> _Task to complete_
Retype the lines of the items below, starting with the line that contains "Question: Is white paper at lower center bigger" and going on through the line that contains "Question: Can you".

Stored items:
=== Begin Enclosure ===

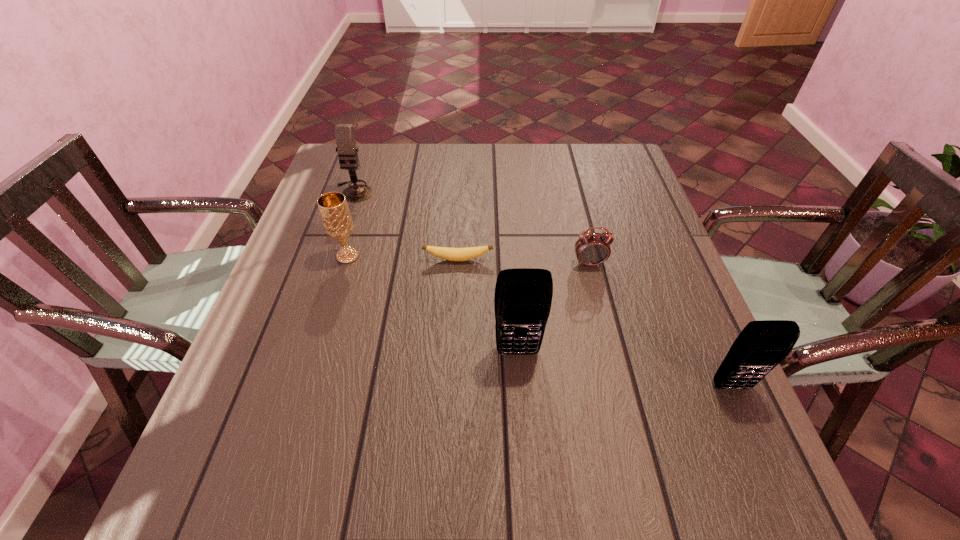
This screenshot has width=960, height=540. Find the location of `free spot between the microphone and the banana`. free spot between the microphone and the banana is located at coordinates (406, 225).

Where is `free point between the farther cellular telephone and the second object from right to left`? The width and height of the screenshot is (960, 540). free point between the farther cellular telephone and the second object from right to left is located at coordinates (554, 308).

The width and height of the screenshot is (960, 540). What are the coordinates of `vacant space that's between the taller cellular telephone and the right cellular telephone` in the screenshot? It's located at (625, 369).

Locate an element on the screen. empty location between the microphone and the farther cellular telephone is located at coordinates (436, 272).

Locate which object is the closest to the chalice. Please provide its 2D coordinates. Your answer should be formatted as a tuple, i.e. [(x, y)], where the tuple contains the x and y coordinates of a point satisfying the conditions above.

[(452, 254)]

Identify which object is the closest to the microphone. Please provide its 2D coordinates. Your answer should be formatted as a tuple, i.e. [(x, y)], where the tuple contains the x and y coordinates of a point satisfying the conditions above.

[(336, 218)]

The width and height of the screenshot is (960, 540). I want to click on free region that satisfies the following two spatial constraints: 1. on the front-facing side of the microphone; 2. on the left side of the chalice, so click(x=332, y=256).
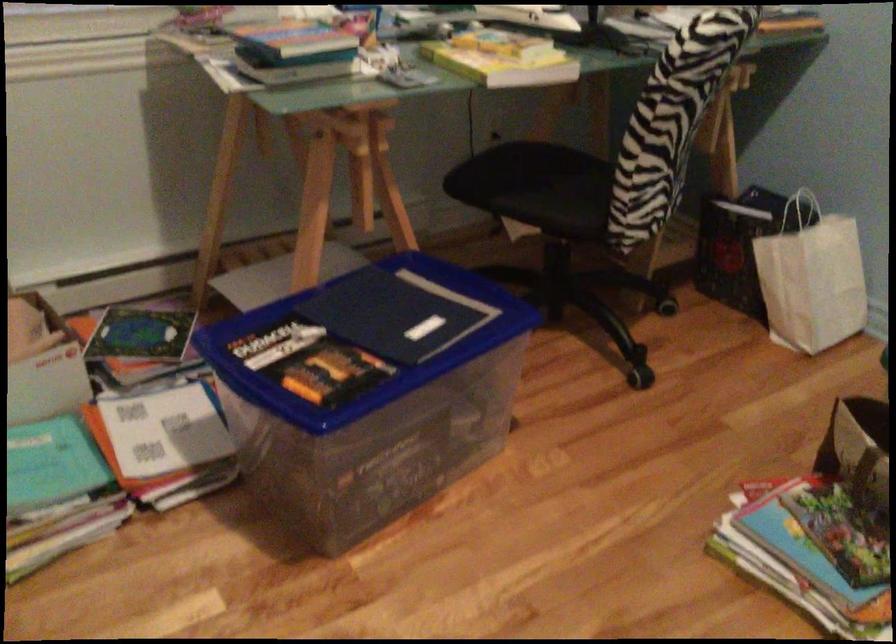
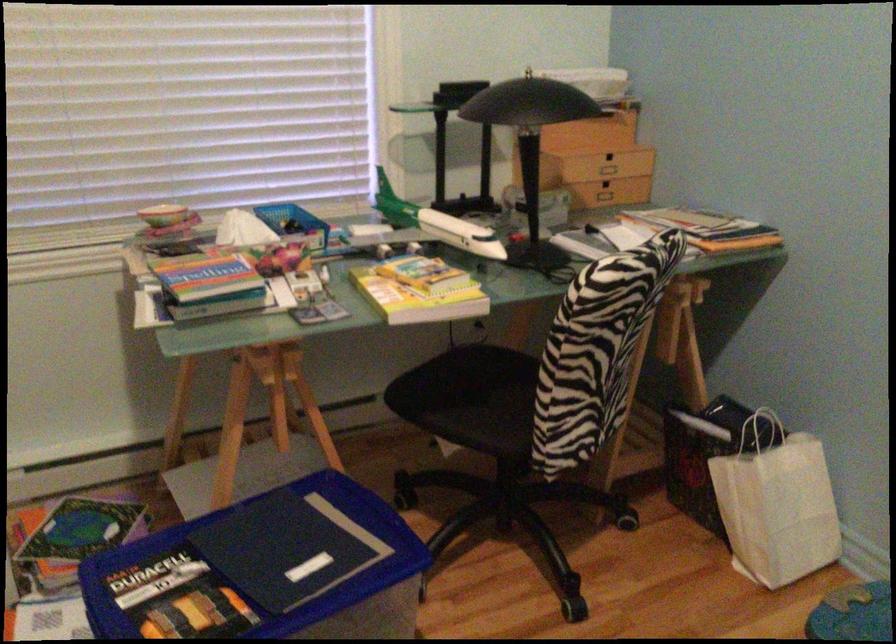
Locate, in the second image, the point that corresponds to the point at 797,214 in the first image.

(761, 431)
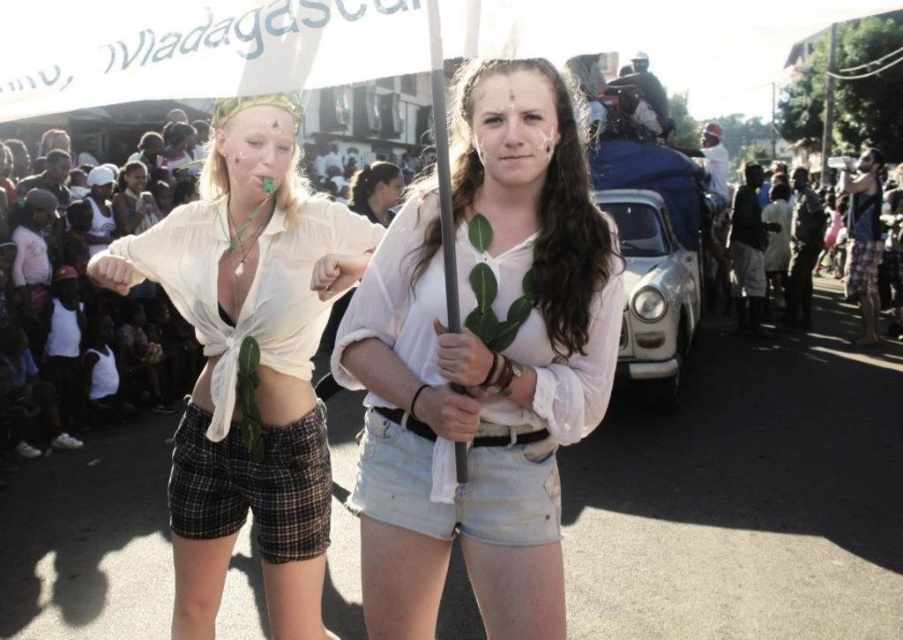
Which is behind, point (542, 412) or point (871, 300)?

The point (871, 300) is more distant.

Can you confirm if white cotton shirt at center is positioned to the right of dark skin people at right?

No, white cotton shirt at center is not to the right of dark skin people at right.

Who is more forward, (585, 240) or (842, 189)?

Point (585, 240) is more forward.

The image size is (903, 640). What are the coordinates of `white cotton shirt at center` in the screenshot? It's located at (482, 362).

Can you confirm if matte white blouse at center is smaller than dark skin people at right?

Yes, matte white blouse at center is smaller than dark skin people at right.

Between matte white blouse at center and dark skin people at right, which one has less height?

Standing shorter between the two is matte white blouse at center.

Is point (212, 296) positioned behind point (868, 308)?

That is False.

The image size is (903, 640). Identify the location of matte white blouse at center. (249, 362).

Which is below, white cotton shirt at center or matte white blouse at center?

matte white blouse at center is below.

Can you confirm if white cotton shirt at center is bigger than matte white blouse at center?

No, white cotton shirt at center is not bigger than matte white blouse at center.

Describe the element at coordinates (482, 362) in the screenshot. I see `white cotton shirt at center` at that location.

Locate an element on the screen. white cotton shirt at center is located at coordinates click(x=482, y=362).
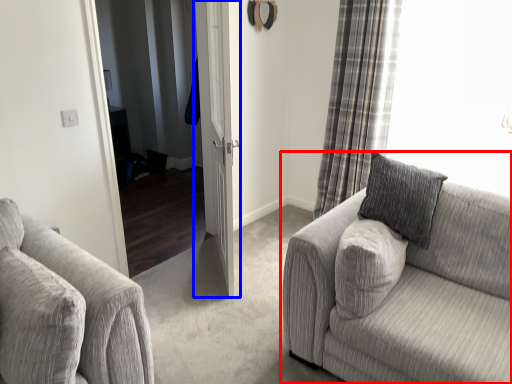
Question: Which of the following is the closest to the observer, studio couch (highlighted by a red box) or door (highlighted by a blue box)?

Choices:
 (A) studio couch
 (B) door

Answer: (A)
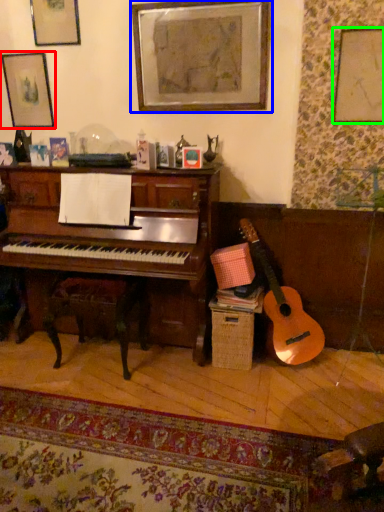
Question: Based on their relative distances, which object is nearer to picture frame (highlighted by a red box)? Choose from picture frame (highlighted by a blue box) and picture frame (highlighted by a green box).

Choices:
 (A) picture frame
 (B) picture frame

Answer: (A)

=== End Enclosure ===
=== Begin Enclosure ===

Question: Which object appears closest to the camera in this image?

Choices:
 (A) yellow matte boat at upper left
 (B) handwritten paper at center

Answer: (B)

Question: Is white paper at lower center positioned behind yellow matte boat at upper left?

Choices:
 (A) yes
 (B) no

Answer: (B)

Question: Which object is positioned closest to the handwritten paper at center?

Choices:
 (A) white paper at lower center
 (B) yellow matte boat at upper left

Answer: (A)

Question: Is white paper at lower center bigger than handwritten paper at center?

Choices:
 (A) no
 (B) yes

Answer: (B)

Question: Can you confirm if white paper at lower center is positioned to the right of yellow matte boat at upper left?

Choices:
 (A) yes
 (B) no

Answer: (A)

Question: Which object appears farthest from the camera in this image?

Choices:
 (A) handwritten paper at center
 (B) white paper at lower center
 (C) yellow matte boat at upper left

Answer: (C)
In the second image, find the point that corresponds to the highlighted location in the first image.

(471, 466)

=== End Enclosure ===

> _Solution to the exercise_
Question: Is white paper at lower center bigger than handwritten paper at center?

Choices:
 (A) no
 (B) yes

Answer: (B)

Question: Can you confirm if white paper at lower center is positioned to the right of yellow matte boat at upper left?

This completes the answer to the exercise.